Exercise details
Which lines in the entries below contain the string "gisis", with case counting? Copy out each of those lines.

Data listing
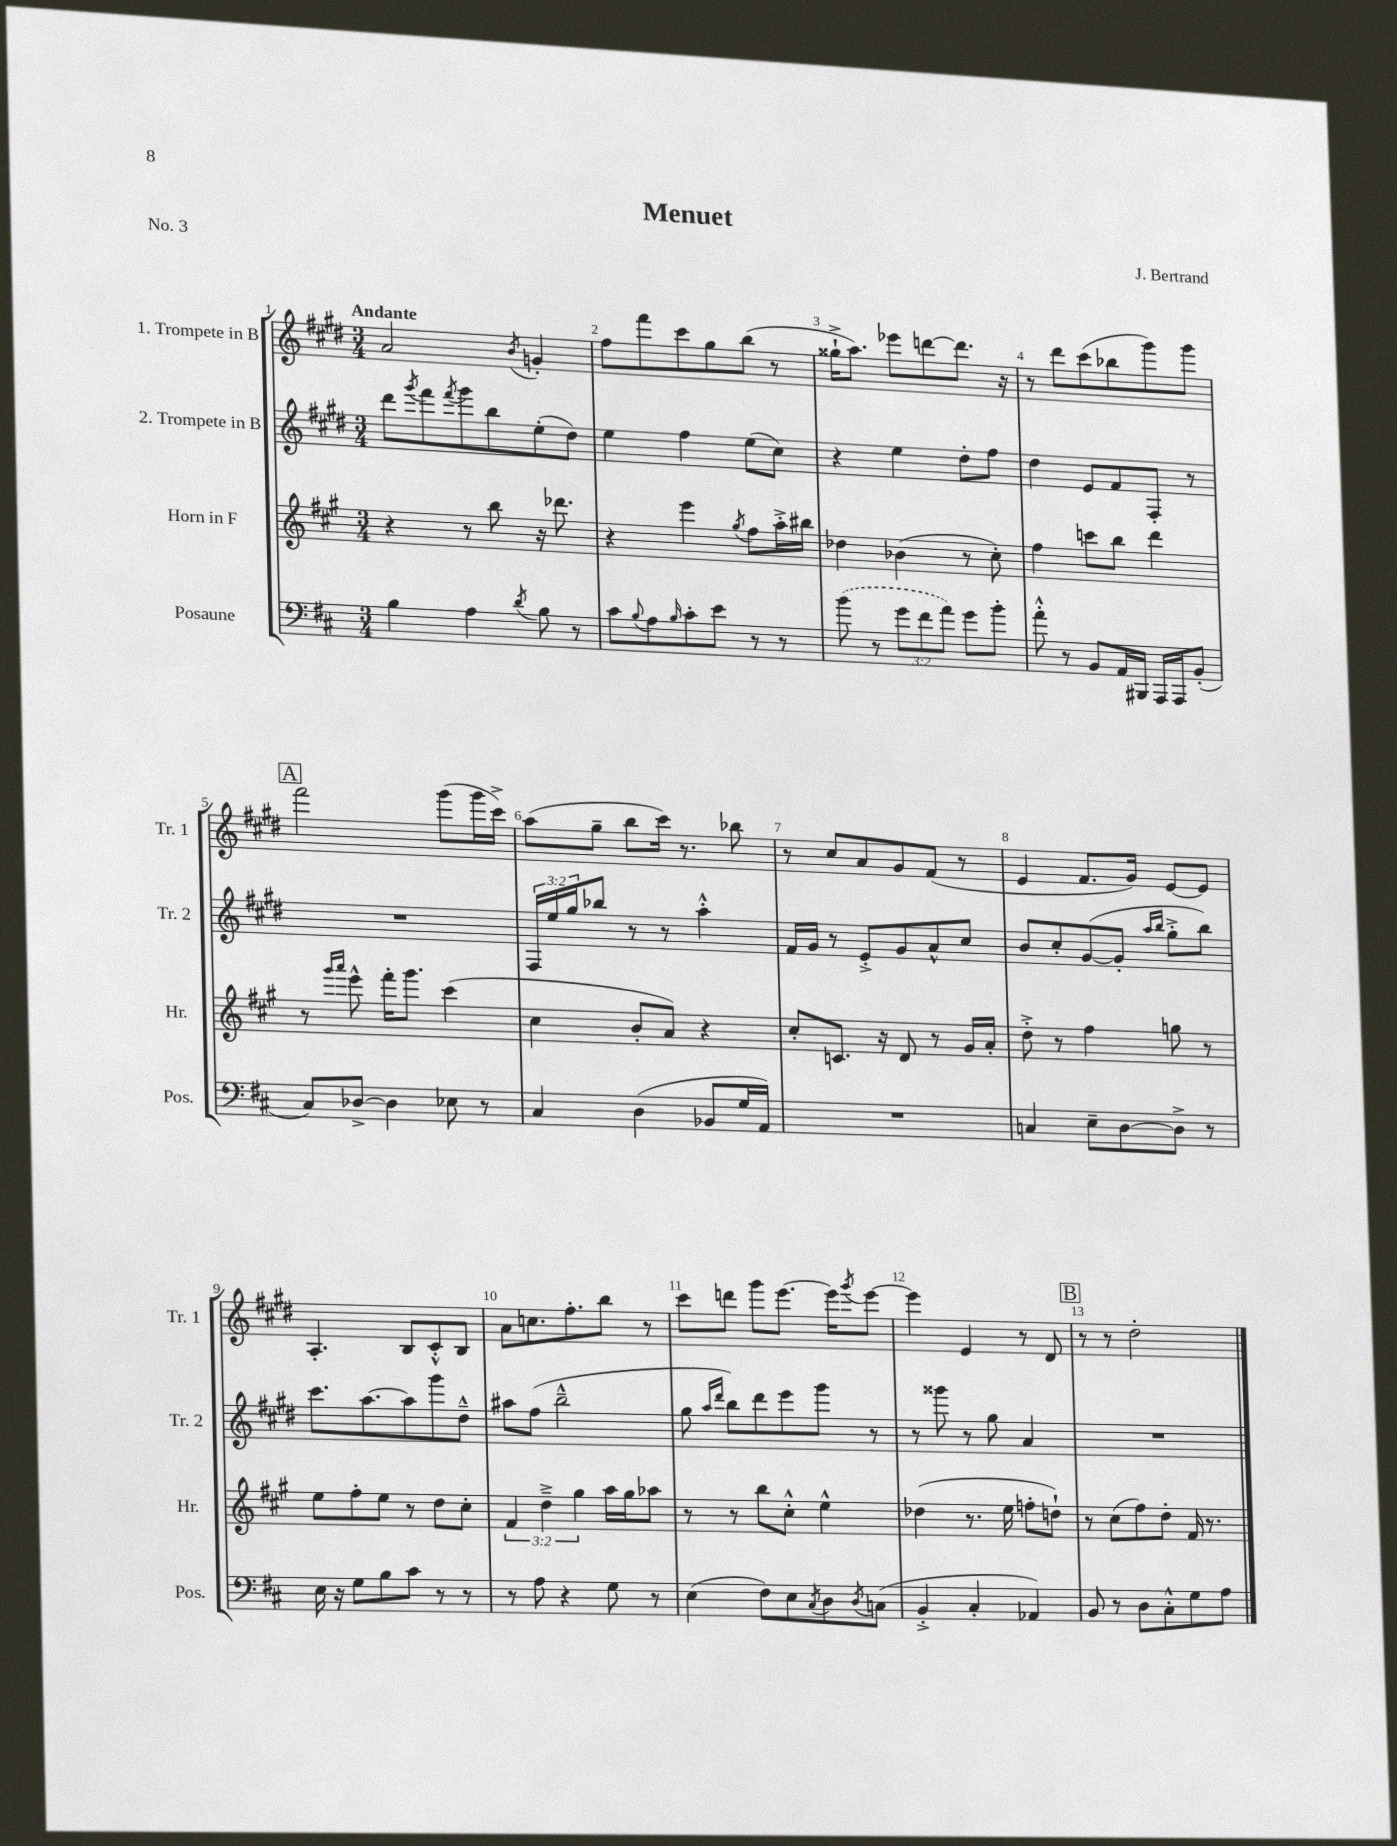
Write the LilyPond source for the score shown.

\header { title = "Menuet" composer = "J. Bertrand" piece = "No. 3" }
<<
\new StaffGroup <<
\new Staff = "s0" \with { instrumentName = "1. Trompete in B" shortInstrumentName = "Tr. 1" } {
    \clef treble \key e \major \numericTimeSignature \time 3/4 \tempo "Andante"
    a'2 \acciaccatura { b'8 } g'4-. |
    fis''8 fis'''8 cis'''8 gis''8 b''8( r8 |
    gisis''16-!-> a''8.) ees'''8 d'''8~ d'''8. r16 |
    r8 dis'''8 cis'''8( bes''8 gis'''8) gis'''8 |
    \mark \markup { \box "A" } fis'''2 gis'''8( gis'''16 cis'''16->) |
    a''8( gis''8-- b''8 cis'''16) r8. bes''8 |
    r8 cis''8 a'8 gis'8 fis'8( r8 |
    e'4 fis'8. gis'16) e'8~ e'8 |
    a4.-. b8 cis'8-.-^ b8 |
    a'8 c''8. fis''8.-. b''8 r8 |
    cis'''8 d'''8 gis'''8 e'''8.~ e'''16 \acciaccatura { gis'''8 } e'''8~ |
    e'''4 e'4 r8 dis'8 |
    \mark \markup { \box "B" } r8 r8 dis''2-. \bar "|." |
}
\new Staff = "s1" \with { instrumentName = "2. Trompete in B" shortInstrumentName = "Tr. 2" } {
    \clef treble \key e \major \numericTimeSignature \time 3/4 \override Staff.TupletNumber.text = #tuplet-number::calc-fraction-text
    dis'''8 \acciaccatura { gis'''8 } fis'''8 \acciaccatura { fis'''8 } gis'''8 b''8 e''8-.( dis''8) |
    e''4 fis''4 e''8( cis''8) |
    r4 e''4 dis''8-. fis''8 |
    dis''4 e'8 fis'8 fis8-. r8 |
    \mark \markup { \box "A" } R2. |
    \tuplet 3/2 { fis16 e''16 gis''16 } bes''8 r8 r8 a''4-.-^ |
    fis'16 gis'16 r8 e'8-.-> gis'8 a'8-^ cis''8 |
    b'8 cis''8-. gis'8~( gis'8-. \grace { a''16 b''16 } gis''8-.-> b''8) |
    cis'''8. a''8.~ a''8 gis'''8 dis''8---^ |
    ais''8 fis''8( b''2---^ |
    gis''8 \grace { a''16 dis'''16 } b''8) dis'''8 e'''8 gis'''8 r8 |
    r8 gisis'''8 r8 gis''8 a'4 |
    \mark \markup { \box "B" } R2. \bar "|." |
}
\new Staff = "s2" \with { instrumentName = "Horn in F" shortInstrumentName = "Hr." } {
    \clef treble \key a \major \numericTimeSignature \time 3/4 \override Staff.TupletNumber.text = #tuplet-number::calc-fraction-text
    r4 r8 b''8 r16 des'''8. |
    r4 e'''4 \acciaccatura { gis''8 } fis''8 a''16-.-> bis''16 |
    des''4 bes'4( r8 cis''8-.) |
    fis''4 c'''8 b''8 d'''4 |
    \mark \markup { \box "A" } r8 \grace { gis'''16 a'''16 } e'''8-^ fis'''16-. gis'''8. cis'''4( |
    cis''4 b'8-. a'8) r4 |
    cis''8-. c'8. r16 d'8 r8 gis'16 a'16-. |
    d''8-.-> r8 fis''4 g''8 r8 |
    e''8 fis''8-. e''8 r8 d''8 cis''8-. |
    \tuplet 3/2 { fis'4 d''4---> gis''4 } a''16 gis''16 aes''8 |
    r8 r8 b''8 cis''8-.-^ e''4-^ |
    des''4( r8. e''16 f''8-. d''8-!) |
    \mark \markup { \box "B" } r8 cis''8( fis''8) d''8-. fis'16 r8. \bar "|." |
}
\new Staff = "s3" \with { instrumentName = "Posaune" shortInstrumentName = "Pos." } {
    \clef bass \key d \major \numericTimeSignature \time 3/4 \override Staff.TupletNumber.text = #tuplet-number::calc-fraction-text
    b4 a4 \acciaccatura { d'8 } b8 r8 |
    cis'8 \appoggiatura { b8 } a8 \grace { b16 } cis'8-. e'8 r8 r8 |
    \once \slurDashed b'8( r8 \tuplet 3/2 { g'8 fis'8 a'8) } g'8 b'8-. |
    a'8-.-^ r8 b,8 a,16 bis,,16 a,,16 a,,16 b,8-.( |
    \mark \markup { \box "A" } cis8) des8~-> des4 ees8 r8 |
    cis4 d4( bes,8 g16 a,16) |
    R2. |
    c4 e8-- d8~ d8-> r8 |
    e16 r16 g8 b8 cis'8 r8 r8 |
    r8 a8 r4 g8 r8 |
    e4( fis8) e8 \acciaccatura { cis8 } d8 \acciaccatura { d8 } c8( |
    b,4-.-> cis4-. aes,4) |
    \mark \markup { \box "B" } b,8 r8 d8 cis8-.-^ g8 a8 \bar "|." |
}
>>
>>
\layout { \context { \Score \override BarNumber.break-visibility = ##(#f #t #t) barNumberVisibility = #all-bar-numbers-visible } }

---

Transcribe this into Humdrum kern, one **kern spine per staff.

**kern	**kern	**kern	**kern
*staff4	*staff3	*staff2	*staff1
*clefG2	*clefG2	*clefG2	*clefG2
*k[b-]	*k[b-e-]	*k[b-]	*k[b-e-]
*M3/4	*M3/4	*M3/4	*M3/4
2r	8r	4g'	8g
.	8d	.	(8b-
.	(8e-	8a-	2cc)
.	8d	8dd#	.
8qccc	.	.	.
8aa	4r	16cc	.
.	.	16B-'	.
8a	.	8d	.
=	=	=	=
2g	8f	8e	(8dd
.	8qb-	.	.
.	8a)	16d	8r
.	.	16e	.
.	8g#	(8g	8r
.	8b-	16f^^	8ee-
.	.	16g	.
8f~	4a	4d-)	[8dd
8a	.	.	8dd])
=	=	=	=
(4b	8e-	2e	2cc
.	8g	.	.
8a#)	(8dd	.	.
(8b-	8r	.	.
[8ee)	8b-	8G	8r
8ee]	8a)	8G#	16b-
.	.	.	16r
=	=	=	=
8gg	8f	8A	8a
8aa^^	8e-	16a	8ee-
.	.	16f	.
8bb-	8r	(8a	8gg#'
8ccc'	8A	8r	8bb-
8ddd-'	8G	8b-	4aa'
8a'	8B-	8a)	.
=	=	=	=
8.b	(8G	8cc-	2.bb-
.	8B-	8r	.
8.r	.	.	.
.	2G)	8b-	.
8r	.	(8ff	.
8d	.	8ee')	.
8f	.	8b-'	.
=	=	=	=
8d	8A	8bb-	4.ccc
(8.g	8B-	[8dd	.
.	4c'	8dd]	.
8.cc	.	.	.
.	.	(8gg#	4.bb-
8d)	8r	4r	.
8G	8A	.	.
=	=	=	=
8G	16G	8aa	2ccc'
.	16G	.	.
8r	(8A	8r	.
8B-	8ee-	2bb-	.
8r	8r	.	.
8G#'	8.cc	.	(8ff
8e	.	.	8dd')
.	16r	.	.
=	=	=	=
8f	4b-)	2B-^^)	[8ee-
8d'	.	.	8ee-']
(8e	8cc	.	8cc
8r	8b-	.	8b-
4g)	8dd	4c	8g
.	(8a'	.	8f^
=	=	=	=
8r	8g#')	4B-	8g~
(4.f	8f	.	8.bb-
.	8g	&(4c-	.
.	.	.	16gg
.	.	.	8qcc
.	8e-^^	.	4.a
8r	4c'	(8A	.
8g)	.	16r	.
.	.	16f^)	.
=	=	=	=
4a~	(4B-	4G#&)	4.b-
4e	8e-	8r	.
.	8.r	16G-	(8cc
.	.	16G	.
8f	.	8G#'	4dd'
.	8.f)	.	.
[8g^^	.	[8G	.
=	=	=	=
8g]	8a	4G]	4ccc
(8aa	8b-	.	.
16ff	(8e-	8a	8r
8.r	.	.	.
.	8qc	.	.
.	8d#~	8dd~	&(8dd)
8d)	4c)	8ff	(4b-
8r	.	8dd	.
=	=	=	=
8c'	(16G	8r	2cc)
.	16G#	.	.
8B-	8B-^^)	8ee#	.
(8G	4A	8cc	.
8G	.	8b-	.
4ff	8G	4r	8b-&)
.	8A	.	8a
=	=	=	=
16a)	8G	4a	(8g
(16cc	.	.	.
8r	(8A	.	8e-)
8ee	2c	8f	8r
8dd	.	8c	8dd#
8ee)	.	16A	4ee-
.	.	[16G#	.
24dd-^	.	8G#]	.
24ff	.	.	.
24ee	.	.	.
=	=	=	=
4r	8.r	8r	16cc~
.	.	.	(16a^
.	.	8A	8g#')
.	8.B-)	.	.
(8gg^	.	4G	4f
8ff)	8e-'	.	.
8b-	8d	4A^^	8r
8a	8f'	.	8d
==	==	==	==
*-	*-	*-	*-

Worked answer
    gisis''16-!-> a''8.) ees'''8 d'''8~ d'''8. r16 |
    r8 gisis'''8 r8 gis''8 a'4 |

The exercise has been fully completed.